▸ **What is required**: All lines in the data bearing the string "bulb" should be identified and copied.

▸ **Input for this task**:
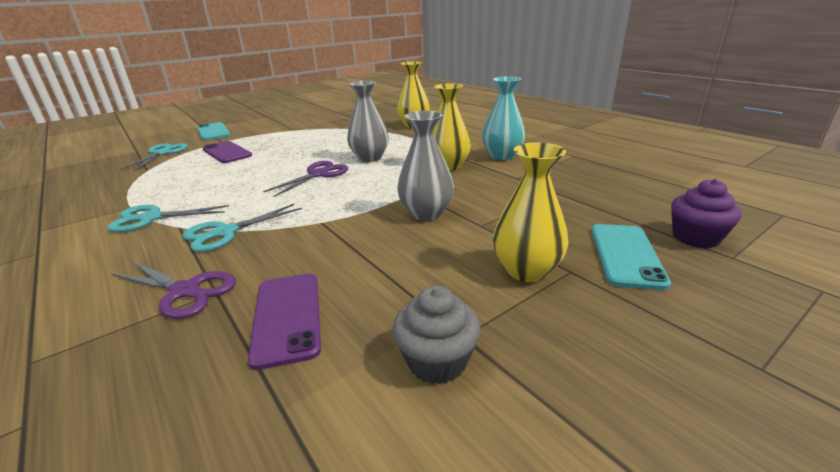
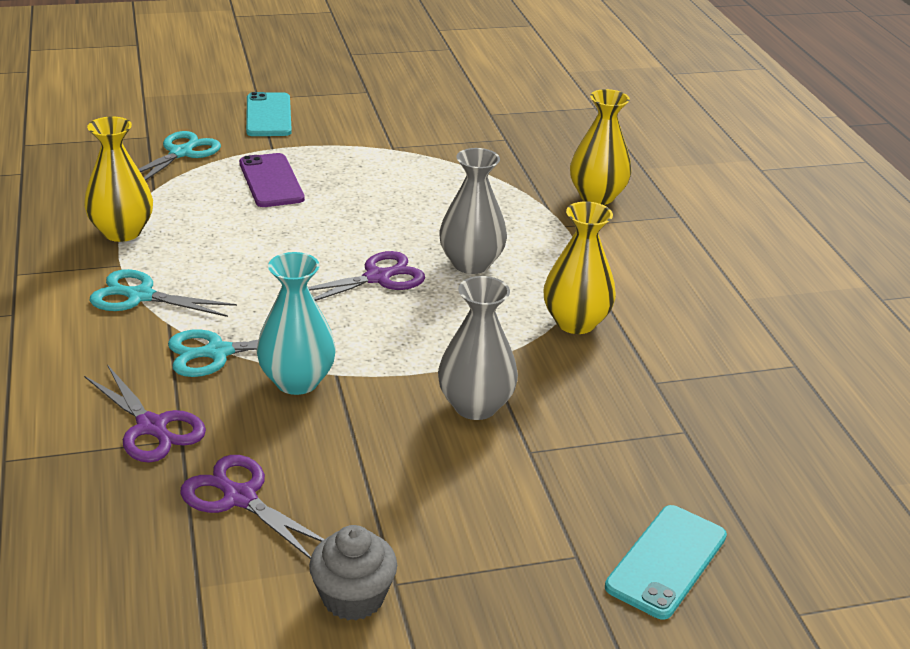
camera: 20 degrees right, 5 degrees up
(287, 317) = (239, 497): purple phone -> purple scissors
(502, 156) = (677, 326): turquoise vase -> turquoise vase (297, 381)
(526, 270) = (526, 536): yellow vase -> yellow vase (122, 232)
(695, 237) = (788, 572): purple cupcake -> none

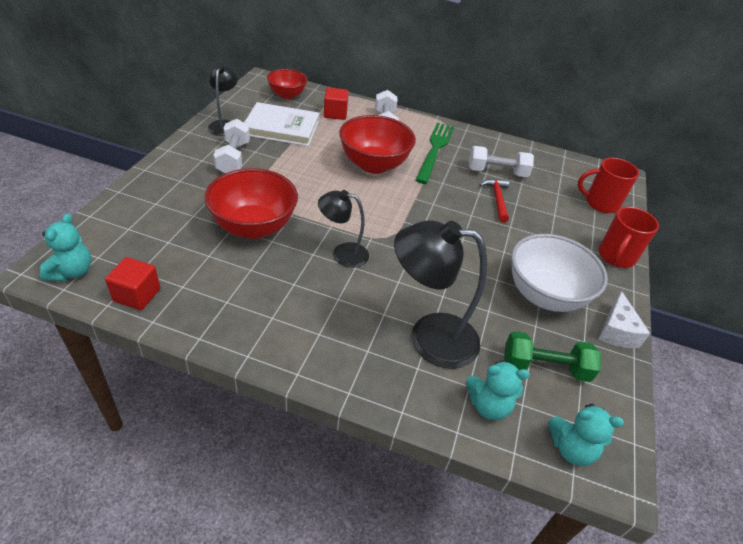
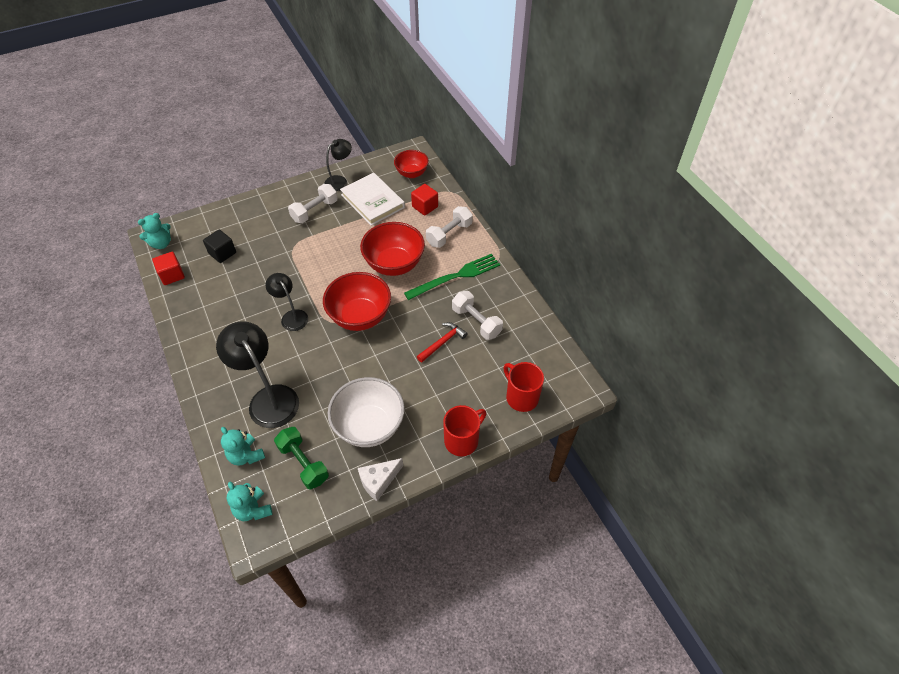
camera: 50 degrees right, 10 degrees up
(177, 240) = (222, 253): none -> black cube
(254, 227) = (268, 268): red bowl -> red bowl (360, 316)
(616, 257) = (462, 440): red mug -> red mug turned 150 degrees clockwise

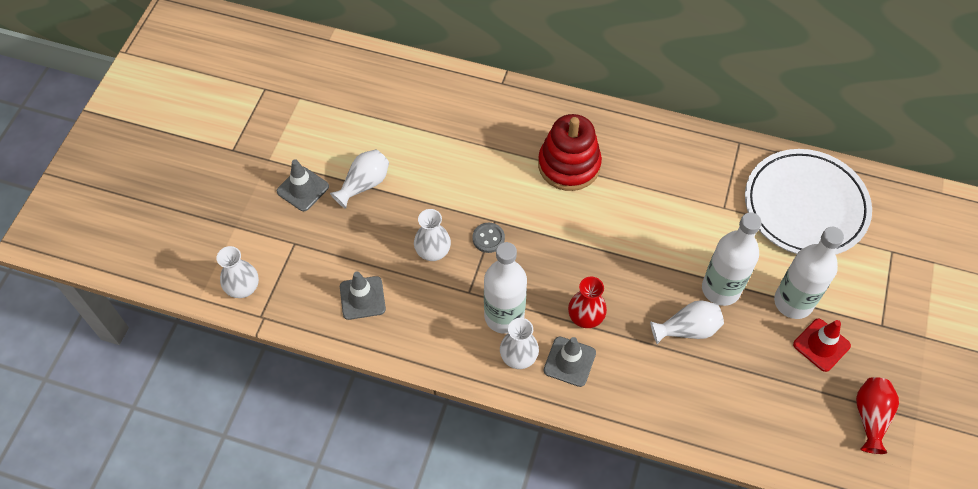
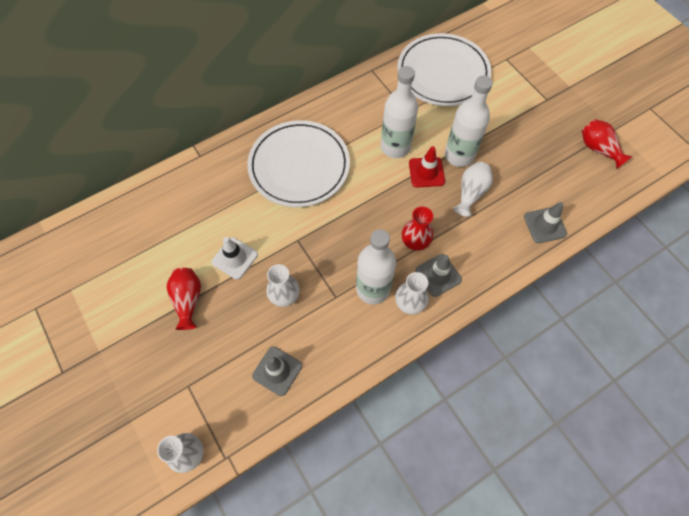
camera: 50 degrees left, 5 degrees up
(303, 189) = (149, 345): grey traffic cone -> grey traffic cone (545, 225)
(364, 184) = (188, 300): white vase -> red vase
(432, 187) = (235, 258): none -> white traffic cone
(488, 238) = (307, 254): grey button -> none
(569, 165) = (299, 166): red stacking toy -> white plate
(793, 302) = (498, 127): white bottle -> white bottle (395, 147)
(821, 345) = (536, 136): red traffic cone -> red traffic cone (426, 172)

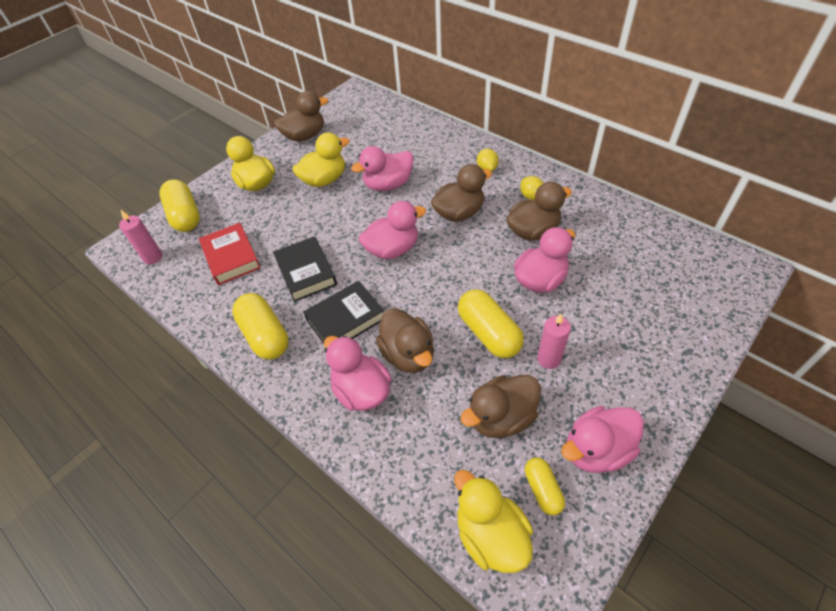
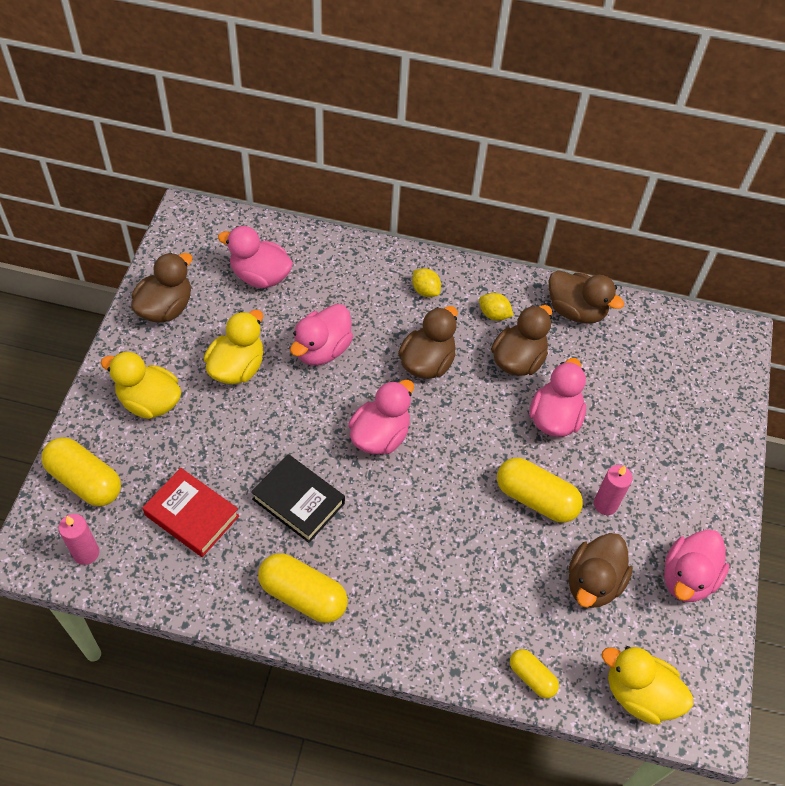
camera: 35 degrees left, 5 degrees up
(345, 319) = (381, 541): black book -> none
(361, 390) = (447, 612): pink duck -> pink duck (260, 276)
(408, 354) = (470, 554): brown duck -> brown duck (576, 310)
(542, 489) = (661, 634): yellow capsule -> yellow capsule (532, 677)

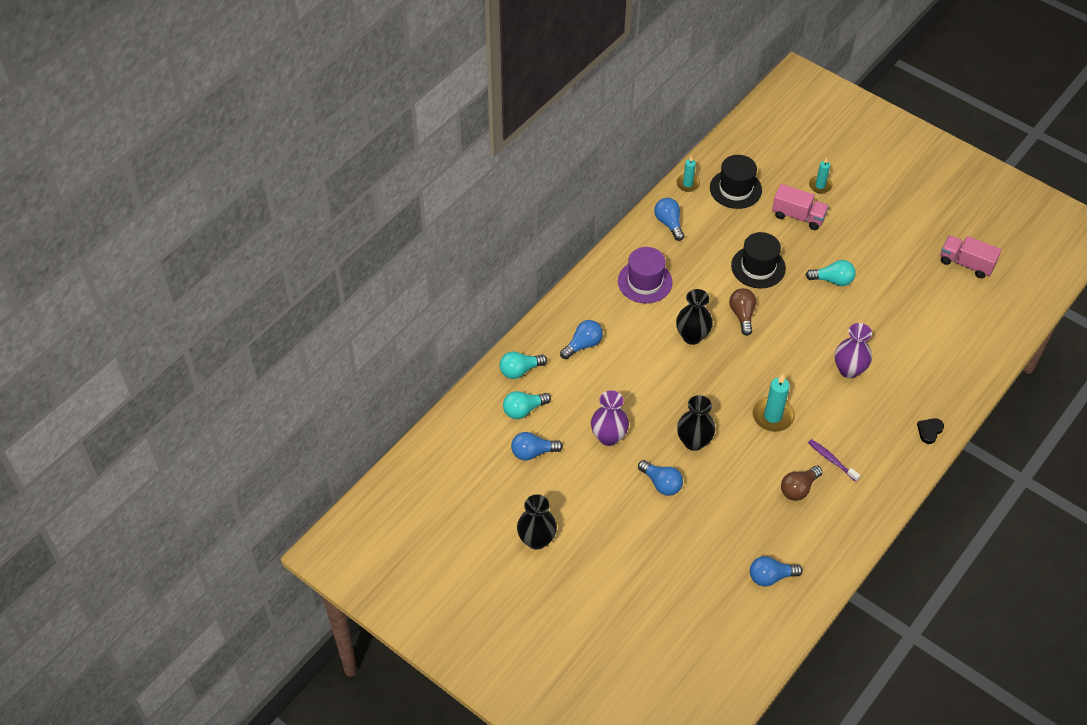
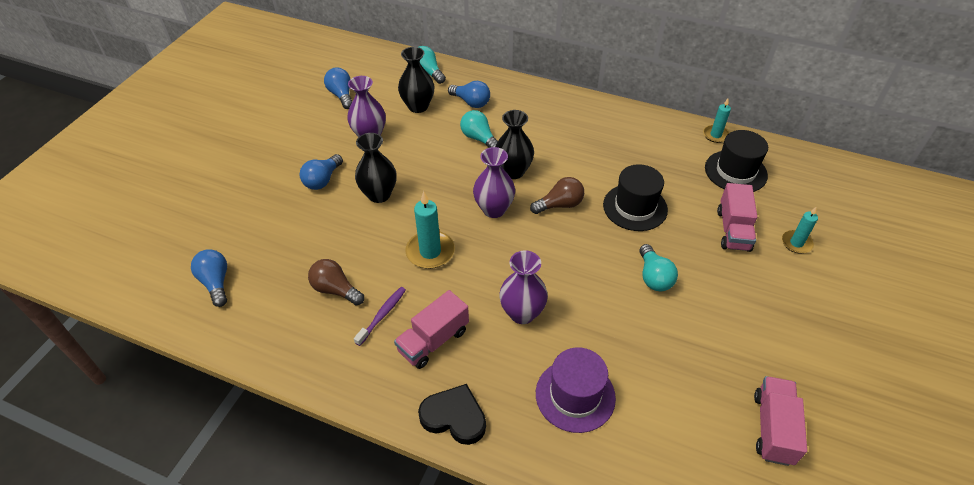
camera: 75 degrees right, 5 degrees down
(523, 410) = (386, 82): turquoise light bulb -> turquoise light bulb (479, 138)
(536, 539) = (249, 114): black vase -> black vase (418, 106)
(645, 282) = (567, 127): purple hat -> purple hat (575, 395)
(669, 223) = (652, 131): blue light bulb -> none
(735, 361) = (494, 209): none -> purple vase
(863, 431) = (433, 340): none -> pink truck
(929, 431) = (454, 417): black heart -> black heart, size x1.65

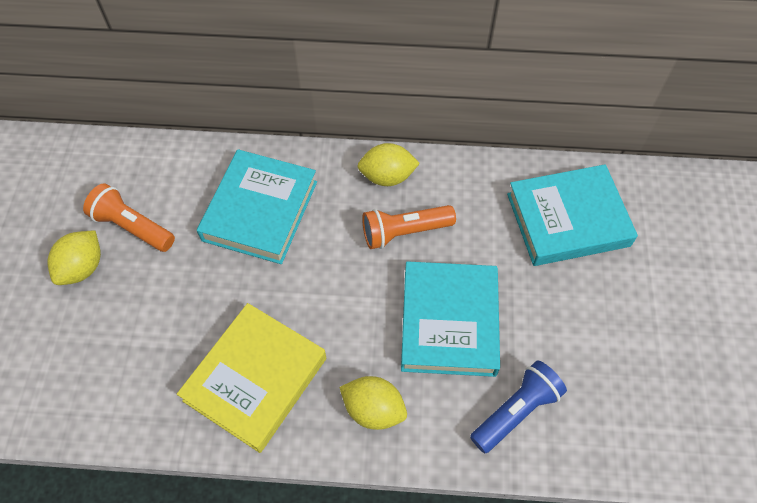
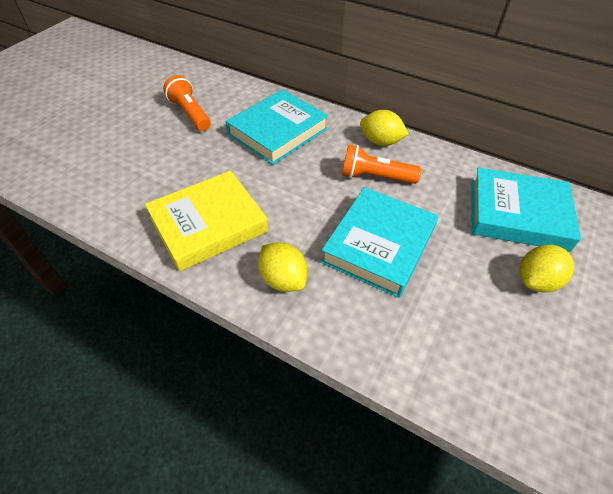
camera: 25 degrees right, 10 degrees down
(83, 268) = (144, 123): yellow lemon -> yellow lemon (536, 281)
(516, 411) = (404, 331): blue flashlight -> none

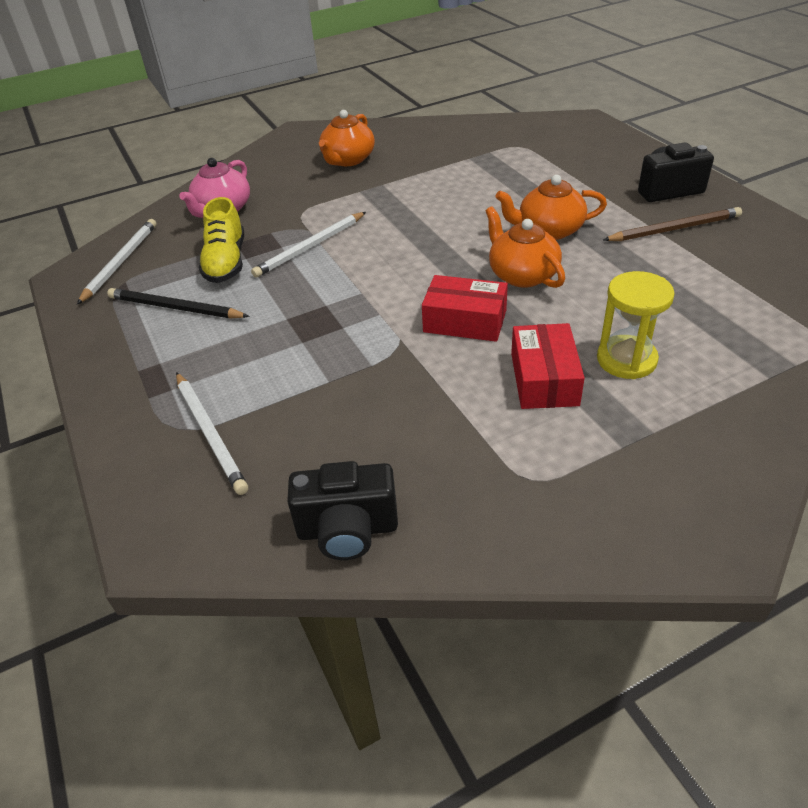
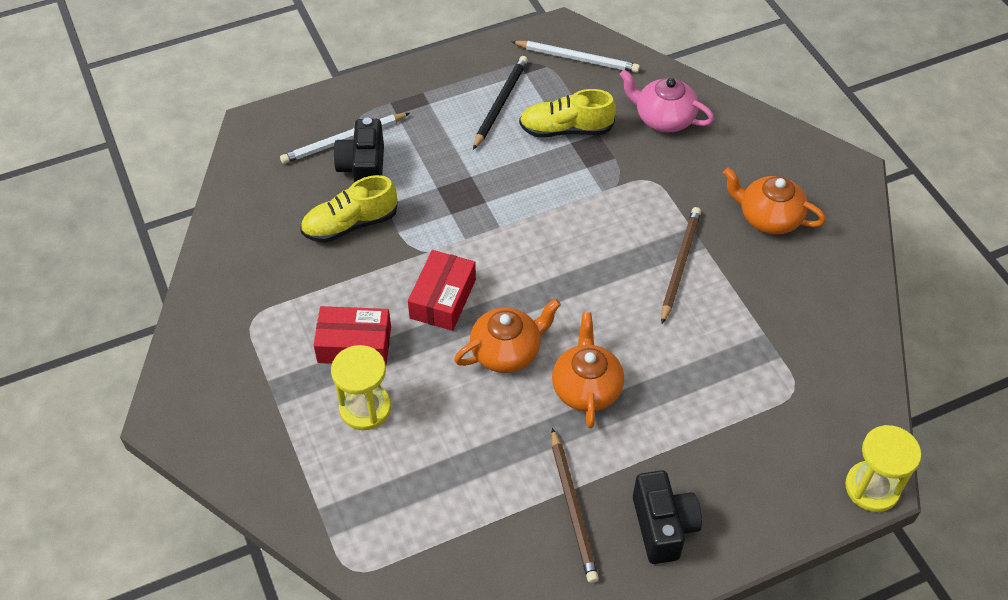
camera: 90 degrees right, 10 degrees up
(310, 247) = (583, 189): white pencil -> none
(347, 530) = (238, 216): black camera -> black camera (363, 169)
(361, 407) = (350, 224): none -> yellow shoe
(402, 194) = (680, 265): none -> brown pencil
(591, 121) = (872, 488): none -> yellow hourglass

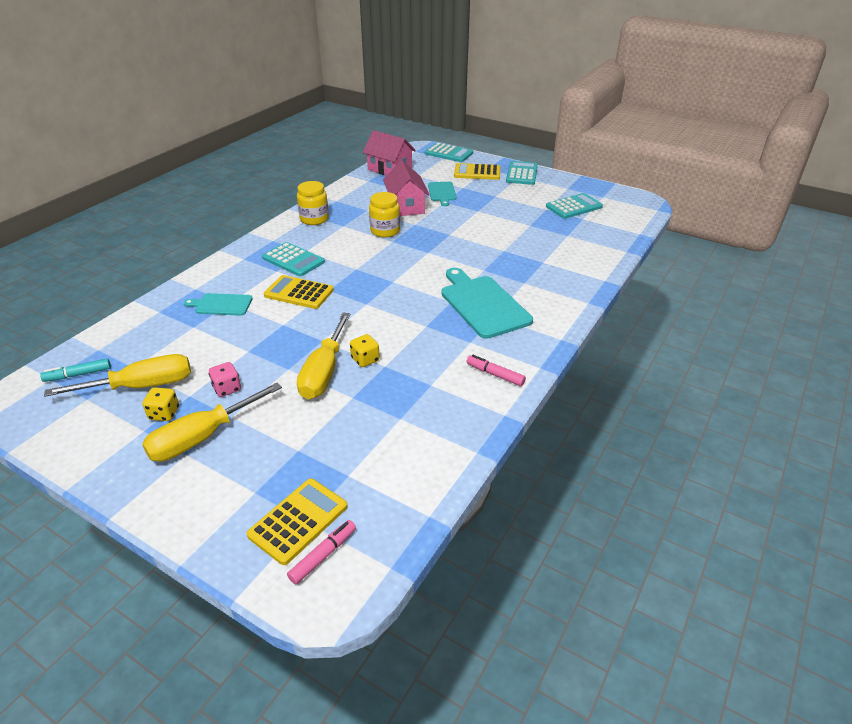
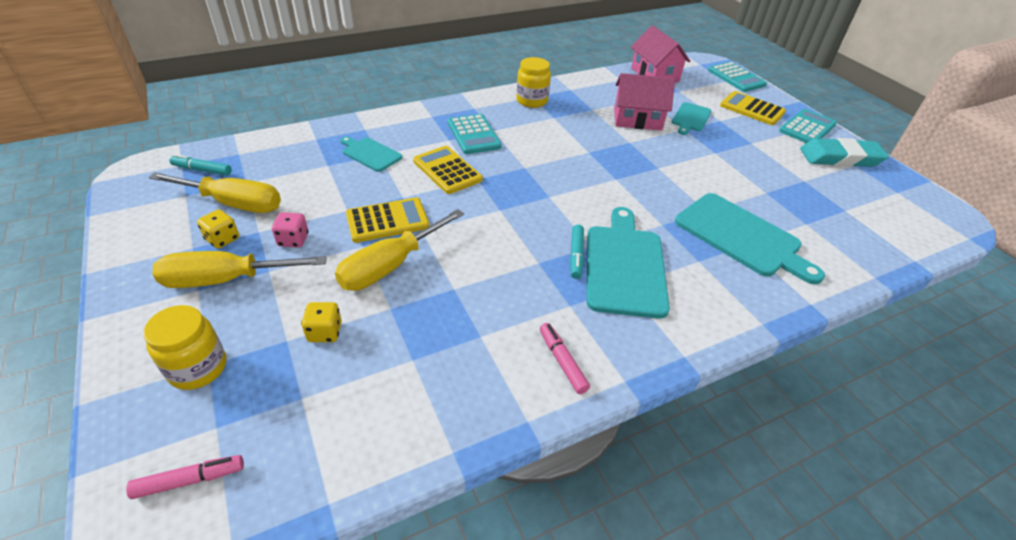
camera: 30 degrees right, 5 degrees up
(298, 521) = (209, 422): yellow calculator -> yellow calculator (387, 221)
(365, 359) = (441, 272): yellow dice -> yellow dice (325, 332)
(385, 231) = (591, 138): yellow jar -> yellow jar (198, 368)
(406, 206) = (637, 119): pink house -> pink house turned 75 degrees clockwise
(446, 311) = (576, 255): none -> turquoise marker
(537, 258) = (741, 237): none -> turquoise cutting board
(556, 187) = (840, 158): none -> turquoise eraser
(574, 207) = (844, 191): turquoise calculator -> none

▸ **Answer**:
(523, 410) = (386, 82): turquoise light bulb -> turquoise light bulb (479, 138)
(669, 223) = (652, 131): blue light bulb -> none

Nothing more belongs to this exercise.